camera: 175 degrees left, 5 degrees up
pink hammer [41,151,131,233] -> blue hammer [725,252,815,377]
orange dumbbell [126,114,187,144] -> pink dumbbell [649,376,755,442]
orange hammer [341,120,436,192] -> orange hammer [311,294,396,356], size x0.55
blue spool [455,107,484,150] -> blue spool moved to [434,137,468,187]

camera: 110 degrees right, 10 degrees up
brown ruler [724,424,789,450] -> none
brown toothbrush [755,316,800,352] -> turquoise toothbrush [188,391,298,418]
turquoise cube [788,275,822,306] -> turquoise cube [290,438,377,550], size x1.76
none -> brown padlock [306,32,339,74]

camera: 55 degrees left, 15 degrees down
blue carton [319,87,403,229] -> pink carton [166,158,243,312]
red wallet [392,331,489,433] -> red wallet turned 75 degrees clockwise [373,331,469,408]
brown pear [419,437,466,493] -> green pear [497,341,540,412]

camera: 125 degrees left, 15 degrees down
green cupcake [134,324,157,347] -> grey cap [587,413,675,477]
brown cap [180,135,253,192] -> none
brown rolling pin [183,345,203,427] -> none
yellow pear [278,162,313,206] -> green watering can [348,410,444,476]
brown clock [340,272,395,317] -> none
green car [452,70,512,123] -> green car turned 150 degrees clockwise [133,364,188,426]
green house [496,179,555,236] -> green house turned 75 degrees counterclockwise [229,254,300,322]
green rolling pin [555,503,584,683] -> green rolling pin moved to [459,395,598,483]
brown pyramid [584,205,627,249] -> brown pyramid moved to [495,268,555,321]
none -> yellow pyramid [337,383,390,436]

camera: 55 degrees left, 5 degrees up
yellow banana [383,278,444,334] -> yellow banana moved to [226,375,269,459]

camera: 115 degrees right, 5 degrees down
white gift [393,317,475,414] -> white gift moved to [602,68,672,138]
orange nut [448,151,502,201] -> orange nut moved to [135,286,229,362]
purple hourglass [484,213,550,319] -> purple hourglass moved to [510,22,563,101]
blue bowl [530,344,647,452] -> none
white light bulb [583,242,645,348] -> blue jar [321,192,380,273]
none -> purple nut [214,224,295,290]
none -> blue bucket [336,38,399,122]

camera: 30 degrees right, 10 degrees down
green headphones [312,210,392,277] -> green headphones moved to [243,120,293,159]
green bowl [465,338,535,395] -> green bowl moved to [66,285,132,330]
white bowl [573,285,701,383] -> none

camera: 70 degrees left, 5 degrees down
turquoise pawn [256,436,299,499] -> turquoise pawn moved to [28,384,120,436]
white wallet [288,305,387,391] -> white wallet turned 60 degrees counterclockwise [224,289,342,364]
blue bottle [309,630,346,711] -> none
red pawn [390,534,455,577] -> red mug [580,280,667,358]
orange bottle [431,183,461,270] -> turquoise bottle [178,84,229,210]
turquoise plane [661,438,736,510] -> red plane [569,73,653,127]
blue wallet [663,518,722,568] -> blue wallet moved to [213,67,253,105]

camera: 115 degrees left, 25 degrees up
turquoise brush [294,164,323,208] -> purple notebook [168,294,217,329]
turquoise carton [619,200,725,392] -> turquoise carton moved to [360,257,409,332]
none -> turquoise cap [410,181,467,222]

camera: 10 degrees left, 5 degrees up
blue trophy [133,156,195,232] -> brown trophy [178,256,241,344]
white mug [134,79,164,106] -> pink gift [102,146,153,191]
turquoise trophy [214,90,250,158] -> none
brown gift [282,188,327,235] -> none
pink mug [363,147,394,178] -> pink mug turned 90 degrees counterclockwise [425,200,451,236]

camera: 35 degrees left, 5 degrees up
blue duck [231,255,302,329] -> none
......
Task requirements >>
Copy, without any change, the run of lines from the one with "turquoise plane [661,438,736,510]" through the end of the entries above.

Exercise answer >>
turquoise plane [661,438,736,510] -> red plane [569,73,653,127]
blue wallet [663,518,722,568] -> blue wallet moved to [213,67,253,105]

camera: 115 degrees left, 25 degrees up
turquoise brush [294,164,323,208] -> purple notebook [168,294,217,329]
turquoise carton [619,200,725,392] -> turquoise carton moved to [360,257,409,332]
none -> turquoise cap [410,181,467,222]

camera: 10 degrees left, 5 degrees up
blue trophy [133,156,195,232] -> brown trophy [178,256,241,344]
white mug [134,79,164,106] -> pink gift [102,146,153,191]
turquoise trophy [214,90,250,158] -> none
brown gift [282,188,327,235] -> none
pink mug [363,147,394,178] -> pink mug turned 90 degrees counterclockwise [425,200,451,236]

camera: 35 degrees left, 5 degrees up
blue duck [231,255,302,329] -> none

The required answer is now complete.